**PROBLEM DETAILS**
Display every line below that contains the word "wider".

.....

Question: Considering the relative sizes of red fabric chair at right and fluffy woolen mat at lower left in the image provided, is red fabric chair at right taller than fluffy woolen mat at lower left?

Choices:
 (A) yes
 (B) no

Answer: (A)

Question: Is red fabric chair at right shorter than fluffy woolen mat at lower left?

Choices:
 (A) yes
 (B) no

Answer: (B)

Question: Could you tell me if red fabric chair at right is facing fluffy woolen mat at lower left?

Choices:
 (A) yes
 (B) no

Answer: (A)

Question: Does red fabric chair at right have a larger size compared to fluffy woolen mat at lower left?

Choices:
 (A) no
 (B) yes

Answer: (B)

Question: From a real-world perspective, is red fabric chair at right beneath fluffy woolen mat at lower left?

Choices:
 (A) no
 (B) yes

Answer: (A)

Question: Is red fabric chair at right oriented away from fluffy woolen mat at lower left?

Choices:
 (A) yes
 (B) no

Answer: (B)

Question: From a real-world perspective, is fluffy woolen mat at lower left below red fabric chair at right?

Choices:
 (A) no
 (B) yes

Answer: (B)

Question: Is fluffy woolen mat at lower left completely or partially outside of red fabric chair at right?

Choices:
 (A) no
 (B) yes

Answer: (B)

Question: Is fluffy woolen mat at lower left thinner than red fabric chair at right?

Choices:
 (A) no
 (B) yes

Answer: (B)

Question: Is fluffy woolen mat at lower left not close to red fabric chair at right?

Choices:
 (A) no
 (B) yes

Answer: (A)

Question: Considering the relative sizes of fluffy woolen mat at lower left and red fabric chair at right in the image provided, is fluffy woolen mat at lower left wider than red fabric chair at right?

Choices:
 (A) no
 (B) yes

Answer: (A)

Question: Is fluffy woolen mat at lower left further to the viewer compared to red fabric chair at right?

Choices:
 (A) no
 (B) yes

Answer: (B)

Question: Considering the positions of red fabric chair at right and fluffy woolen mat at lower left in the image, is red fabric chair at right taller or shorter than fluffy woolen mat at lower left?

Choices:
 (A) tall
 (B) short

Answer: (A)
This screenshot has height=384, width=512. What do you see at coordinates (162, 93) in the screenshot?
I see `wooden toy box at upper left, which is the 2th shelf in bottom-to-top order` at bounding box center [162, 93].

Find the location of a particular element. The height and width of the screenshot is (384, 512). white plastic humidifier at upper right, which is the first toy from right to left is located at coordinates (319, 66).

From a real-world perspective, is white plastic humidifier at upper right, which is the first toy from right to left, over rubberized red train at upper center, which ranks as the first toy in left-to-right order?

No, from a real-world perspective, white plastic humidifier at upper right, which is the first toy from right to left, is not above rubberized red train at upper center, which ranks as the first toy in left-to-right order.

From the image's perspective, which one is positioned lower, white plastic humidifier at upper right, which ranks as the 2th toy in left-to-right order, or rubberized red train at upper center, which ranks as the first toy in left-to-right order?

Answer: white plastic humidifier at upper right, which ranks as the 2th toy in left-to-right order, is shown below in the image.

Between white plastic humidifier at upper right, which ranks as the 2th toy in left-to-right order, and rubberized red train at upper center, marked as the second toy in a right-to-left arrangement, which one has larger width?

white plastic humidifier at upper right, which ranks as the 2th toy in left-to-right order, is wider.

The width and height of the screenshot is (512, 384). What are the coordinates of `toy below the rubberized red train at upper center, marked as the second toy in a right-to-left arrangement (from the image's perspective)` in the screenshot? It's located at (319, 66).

.....

**ANSWER TO THIS TASK**
Question: Considering the relative sizes of fluffy woolen mat at lower left and red fabric chair at right in the image provided, is fluffy woolen mat at lower left wider than red fabric chair at right?
white plastic humidifier at upper right, which ranks as the 2th toy in left-to-right order, is wider.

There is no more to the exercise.